» YOUR ASSIGNMENT: Restate all data exactly. No images.

Object tracking records
* * * *
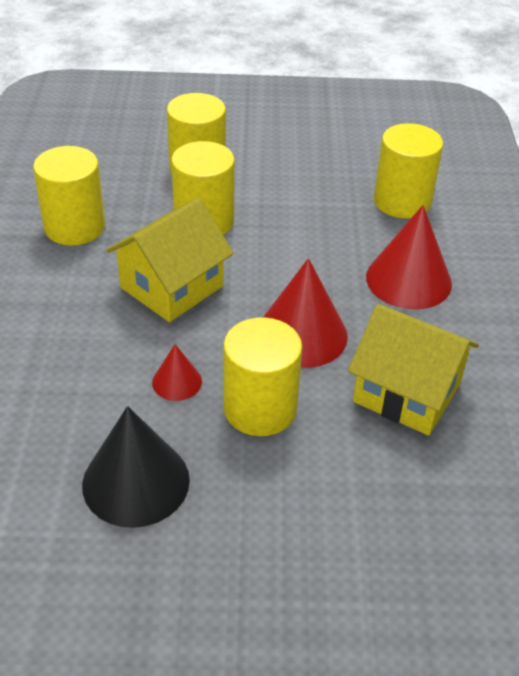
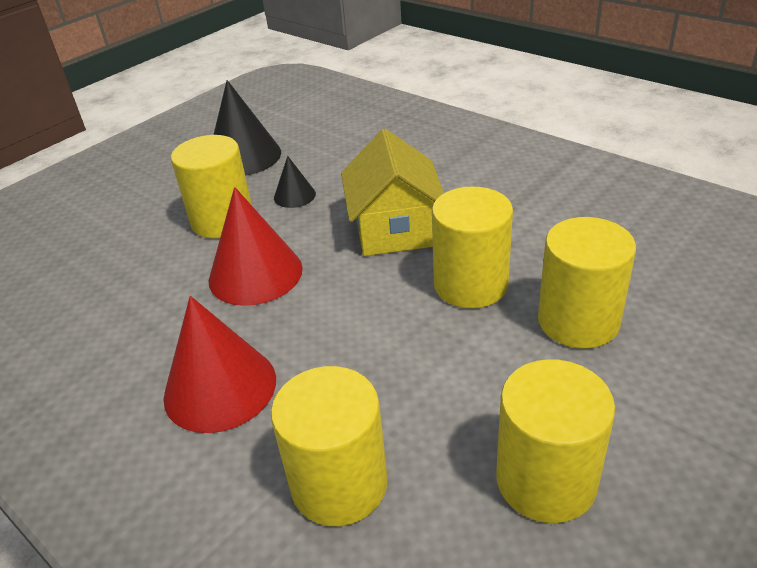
camera: 135 degrees right, 5 degrees down
yellow cylinder [33,146,105,246] -> yellow cylinder moved to [496,359,615,523]
red cone [152,344,202,401] -> black cone [274,156,316,208]
yellow house [348,304,479,436] -> none

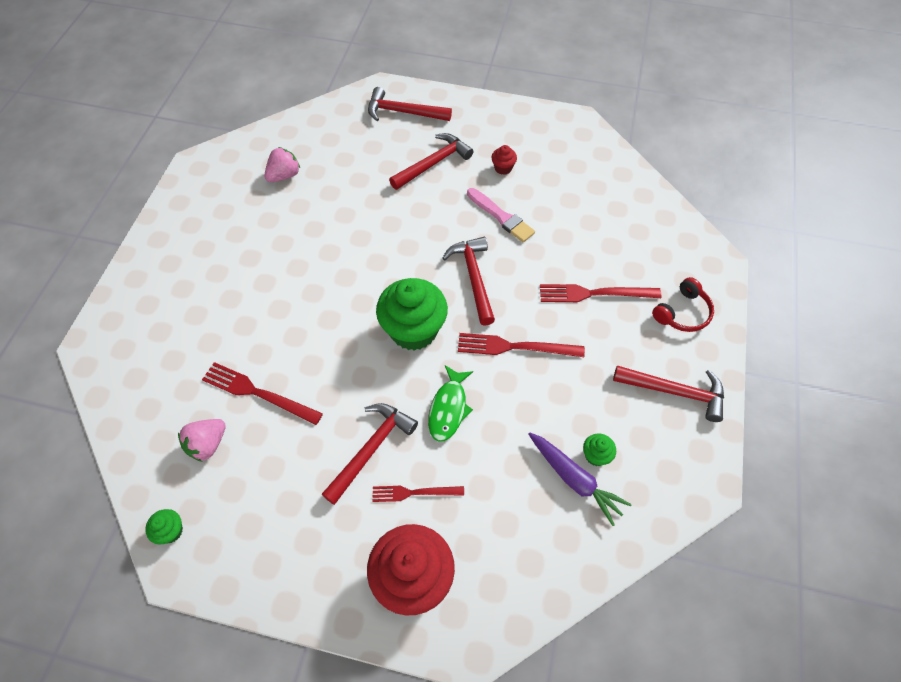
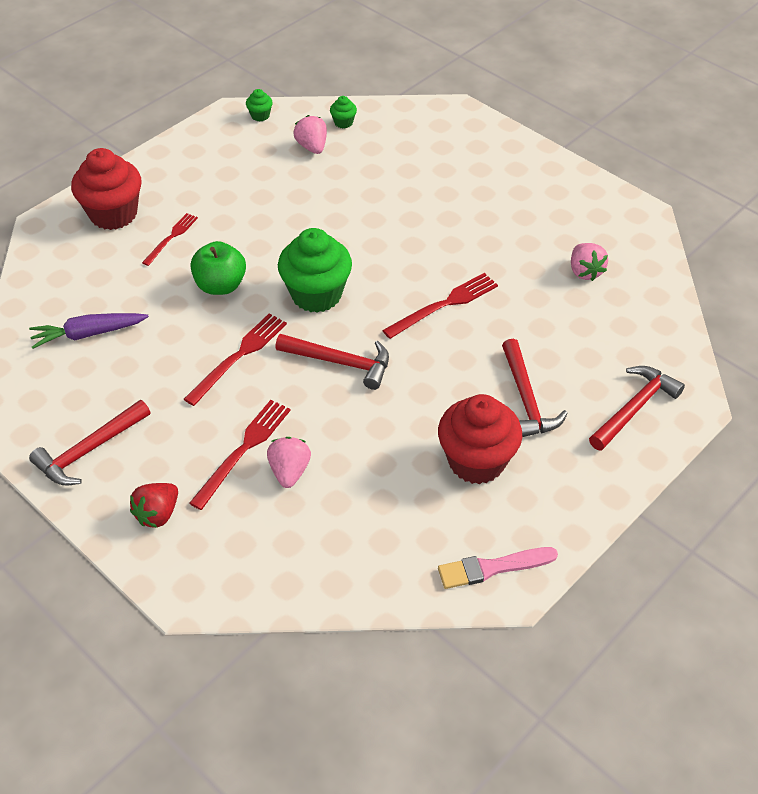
camera: 120 degrees right, 10 degrees down
red fork [202,362,323,425] -> red fork moved to [382,273,498,339]
red hammer [322,403,418,505] -> none
green fish [428,365,473,442] -> green apple [191,241,246,295]
pink brush [467,188,535,242] -> pink brush moved to [438,547,558,589]
red cupcake [492,145,517,175] -> red cupcake [438,394,522,484], size x2.33
green cupcake [583,433,616,466] -> green cupcake moved to [330,96,357,129]
red headphones [652,277,714,332] -> red strawberry [130,483,178,528]
none -> pink strawberry [267,437,311,488]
* * * *
» EXERCISE OUTPUT:
camera: 135 degrees right, 5 degrees down
yellow cylinder [33,146,105,246] -> yellow cylinder moved to [496,359,615,523]
red cone [152,344,202,401] -> black cone [274,156,316,208]
yellow house [348,304,479,436] -> none

camera: 120 degrees right, 10 degrees down
red fork [202,362,323,425] -> red fork moved to [382,273,498,339]
red hammer [322,403,418,505] -> none
green fish [428,365,473,442] -> green apple [191,241,246,295]
pink brush [467,188,535,242] -> pink brush moved to [438,547,558,589]
red cupcake [492,145,517,175] -> red cupcake [438,394,522,484], size x2.33
green cupcake [583,433,616,466] -> green cupcake moved to [330,96,357,129]
red headphones [652,277,714,332] -> red strawberry [130,483,178,528]
none -> pink strawberry [267,437,311,488]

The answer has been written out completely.